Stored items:
╭──

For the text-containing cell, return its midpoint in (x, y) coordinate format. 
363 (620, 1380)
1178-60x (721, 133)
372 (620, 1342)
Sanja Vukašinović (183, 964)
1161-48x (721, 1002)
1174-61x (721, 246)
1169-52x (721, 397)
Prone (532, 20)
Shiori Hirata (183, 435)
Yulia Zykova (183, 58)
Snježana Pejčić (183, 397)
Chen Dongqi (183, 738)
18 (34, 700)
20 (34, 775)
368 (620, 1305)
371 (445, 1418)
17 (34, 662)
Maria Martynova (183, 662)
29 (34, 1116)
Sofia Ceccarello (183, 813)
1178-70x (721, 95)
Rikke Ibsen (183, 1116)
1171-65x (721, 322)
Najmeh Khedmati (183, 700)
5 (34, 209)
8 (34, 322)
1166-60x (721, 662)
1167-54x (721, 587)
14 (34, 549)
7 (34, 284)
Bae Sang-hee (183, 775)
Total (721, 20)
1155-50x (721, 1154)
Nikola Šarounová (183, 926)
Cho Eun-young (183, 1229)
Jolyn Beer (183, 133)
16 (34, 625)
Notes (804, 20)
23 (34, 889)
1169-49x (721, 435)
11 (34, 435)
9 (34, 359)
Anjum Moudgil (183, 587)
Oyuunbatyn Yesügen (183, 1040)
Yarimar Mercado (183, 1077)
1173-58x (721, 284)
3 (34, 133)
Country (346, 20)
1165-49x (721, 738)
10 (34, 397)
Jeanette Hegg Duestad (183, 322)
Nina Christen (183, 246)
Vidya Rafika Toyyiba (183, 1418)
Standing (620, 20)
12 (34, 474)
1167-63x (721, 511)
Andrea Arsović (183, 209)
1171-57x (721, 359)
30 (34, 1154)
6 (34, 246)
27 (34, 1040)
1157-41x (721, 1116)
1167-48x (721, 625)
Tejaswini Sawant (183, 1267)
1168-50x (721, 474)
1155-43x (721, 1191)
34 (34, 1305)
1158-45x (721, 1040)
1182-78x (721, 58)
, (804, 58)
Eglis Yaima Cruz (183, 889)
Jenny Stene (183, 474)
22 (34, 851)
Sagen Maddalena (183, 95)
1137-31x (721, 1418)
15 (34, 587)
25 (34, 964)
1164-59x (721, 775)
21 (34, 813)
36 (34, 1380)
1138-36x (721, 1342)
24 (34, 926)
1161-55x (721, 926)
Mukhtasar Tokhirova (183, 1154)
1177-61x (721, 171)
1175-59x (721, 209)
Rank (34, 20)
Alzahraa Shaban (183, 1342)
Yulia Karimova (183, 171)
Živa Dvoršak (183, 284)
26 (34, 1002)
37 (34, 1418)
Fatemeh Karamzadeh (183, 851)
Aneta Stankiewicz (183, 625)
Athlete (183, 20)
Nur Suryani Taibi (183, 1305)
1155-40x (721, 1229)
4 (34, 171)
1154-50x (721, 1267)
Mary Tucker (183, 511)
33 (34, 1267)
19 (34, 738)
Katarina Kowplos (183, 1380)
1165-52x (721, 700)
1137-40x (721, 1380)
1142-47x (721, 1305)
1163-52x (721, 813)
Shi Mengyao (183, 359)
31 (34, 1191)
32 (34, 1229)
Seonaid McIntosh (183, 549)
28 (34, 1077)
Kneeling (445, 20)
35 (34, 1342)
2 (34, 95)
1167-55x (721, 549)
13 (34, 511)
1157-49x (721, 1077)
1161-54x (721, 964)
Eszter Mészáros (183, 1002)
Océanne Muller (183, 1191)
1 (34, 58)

╰──

■ **Exercise brief**: Print every line of the data above verbatim, from the first to the last.

■ **Answer below**:
For the text-containing cell, return its midpoint in (x, y) coordinate format. 
363 (620, 1380)
1178-60x (721, 133)
372 (620, 1342)
Sanja Vukašinović (183, 964)
1161-48x (721, 1002)
1174-61x (721, 246)
1169-52x (721, 397)
Prone (532, 20)
Shiori Hirata (183, 435)
Yulia Zykova (183, 58)
Snježana Pejčić (183, 397)
Chen Dongqi (183, 738)
18 (34, 700)
20 (34, 775)
368 (620, 1305)
371 (445, 1418)
17 (34, 662)
Maria Martynova (183, 662)
29 (34, 1116)
Sofia Ceccarello (183, 813)
1178-70x (721, 95)
Rikke Ibsen (183, 1116)
1171-65x (721, 322)
Najmeh Khedmati (183, 700)
5 (34, 209)
8 (34, 322)
1166-60x (721, 662)
1167-54x (721, 587)
14 (34, 549)
7 (34, 284)
Bae Sang-hee (183, 775)
Total (721, 20)
1155-50x (721, 1154)
Nikola Šarounová (183, 926)
Cho Eun-young (183, 1229)
Jolyn Beer (183, 133)
16 (34, 625)
Notes (804, 20)
23 (34, 889)
1169-49x (721, 435)
11 (34, 435)
9 (34, 359)
Anjum Moudgil (183, 587)
Oyuunbatyn Yesügen (183, 1040)
Yarimar Mercado (183, 1077)
1173-58x (721, 284)
3 (34, 133)
Country (346, 20)
1165-49x (721, 738)
10 (34, 397)
Jeanette Hegg Duestad (183, 322)
Nina Christen (183, 246)
Vidya Rafika Toyyiba (183, 1418)
Standing (620, 20)
12 (34, 474)
1167-63x (721, 511)
Andrea Arsović (183, 209)
1171-57x (721, 359)
30 (34, 1154)
6 (34, 246)
27 (34, 1040)
1157-41x (721, 1116)
1167-48x (721, 625)
Tejaswini Sawant (183, 1267)
1168-50x (721, 474)
1155-43x (721, 1191)
34 (34, 1305)
1158-45x (721, 1040)
1182-78x (721, 58)
, (804, 58)
Eglis Yaima Cruz (183, 889)
Jenny Stene (183, 474)
22 (34, 851)
Sagen Maddalena (183, 95)
1137-31x (721, 1418)
15 (34, 587)
25 (34, 964)
1164-59x (721, 775)
21 (34, 813)
36 (34, 1380)
1138-36x (721, 1342)
24 (34, 926)
1161-55x (721, 926)
Mukhtasar Tokhirova (183, 1154)
1177-61x (721, 171)
1175-59x (721, 209)
Rank (34, 20)
Alzahraa Shaban (183, 1342)
Yulia Karimova (183, 171)
Živa Dvoršak (183, 284)
26 (34, 1002)
37 (34, 1418)
Fatemeh Karamzadeh (183, 851)
Aneta Stankiewicz (183, 625)
Athlete (183, 20)
Nur Suryani Taibi (183, 1305)
1155-40x (721, 1229)
4 (34, 171)
1154-50x (721, 1267)
Mary Tucker (183, 511)
33 (34, 1267)
19 (34, 738)
Katarina Kowplos (183, 1380)
1165-52x (721, 700)
1137-40x (721, 1380)
1142-47x (721, 1305)
1163-52x (721, 813)
Shi Mengyao (183, 359)
31 (34, 1191)
32 (34, 1229)
Seonaid McIntosh (183, 549)
28 (34, 1077)
Kneeling (445, 20)
35 (34, 1342)
2 (34, 95)
1167-55x (721, 549)
13 (34, 511)
1157-49x (721, 1077)
1161-54x (721, 964)
Eszter Mészáros (183, 1002)
Océanne Muller (183, 1191)
1 (34, 58)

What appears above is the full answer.